> [The data]
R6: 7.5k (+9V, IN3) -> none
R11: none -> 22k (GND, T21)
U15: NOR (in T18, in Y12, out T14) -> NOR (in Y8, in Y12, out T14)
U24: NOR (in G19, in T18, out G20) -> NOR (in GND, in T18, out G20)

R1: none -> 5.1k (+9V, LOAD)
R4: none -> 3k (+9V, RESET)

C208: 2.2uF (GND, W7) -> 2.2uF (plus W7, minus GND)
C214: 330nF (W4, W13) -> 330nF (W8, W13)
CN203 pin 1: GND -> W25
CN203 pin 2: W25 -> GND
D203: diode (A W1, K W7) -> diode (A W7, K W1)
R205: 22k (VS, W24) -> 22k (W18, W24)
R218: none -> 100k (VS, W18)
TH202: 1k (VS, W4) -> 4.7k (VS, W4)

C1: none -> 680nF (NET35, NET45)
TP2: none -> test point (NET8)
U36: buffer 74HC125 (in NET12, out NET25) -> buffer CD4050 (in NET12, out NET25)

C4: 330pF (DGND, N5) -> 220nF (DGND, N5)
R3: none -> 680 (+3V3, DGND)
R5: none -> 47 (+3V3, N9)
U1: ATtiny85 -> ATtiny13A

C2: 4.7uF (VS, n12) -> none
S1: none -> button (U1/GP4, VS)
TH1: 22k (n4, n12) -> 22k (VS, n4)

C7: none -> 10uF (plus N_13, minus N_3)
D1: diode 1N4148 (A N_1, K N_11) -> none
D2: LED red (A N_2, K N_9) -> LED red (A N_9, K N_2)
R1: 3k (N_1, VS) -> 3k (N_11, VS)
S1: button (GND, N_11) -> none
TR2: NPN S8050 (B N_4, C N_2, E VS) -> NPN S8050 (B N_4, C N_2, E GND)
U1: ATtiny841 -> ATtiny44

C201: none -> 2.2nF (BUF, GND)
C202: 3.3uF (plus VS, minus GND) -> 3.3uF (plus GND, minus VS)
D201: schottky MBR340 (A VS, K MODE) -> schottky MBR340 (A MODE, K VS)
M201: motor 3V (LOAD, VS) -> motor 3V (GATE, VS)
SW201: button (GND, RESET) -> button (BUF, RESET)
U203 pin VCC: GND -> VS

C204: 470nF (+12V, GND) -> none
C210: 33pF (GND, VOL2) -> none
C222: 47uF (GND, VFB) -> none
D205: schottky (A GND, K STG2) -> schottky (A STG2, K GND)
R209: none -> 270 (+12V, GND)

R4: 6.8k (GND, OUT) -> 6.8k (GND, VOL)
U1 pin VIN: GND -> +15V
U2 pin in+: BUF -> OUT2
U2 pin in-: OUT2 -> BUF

> [Required action]
Return exactly the lines above from the line that has "SW201: button (GND, RESET)" through the line that has "R209: none -> 270 (+12V, GND)", inclusive, and nothing else.

> [Answer section]
SW201: button (GND, RESET) -> button (BUF, RESET)
U203 pin VCC: GND -> VS

C204: 470nF (+12V, GND) -> none
C210: 33pF (GND, VOL2) -> none
C222: 47uF (GND, VFB) -> none
D205: schottky (A GND, K STG2) -> schottky (A STG2, K GND)
R209: none -> 270 (+12V, GND)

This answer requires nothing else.